WORK REQUIRED: Among the entries below, one stretch runs from the line that contains "black star [251,103,297,133]" through the line that contains "grey star [286,155,337,190]". Repeat that stretch exactly, ends included, and only that.

MATERIAL PROVIDED:

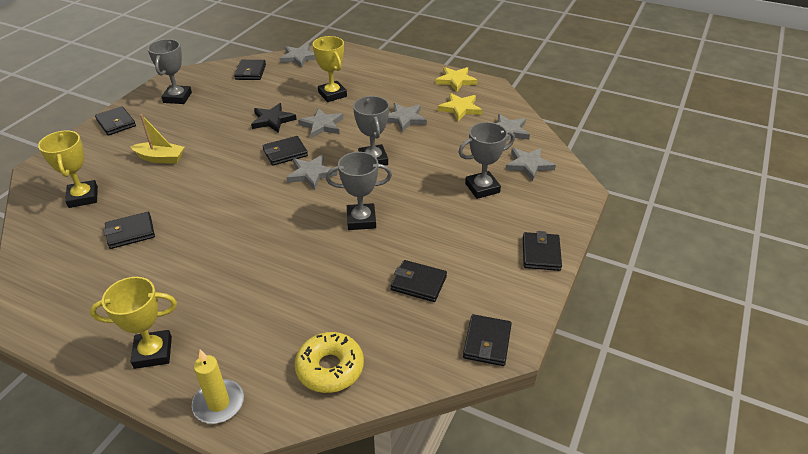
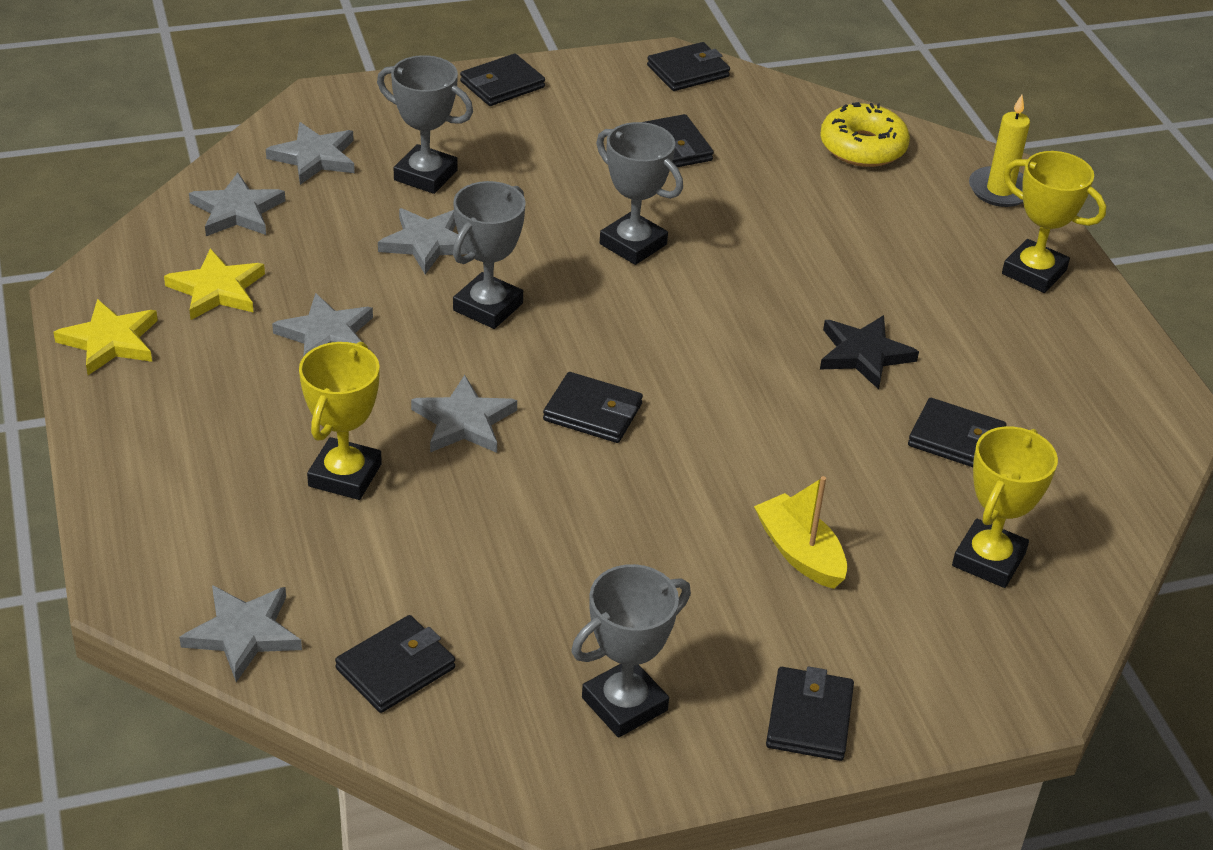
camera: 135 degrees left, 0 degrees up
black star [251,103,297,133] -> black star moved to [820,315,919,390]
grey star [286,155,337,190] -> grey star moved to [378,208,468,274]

--

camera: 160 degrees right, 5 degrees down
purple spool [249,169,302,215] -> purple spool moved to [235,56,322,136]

ANSWER TO THE EXERCISE:
black star [251,103,297,133] -> black star moved to [820,315,919,390]
grey star [286,155,337,190] -> grey star moved to [378,208,468,274]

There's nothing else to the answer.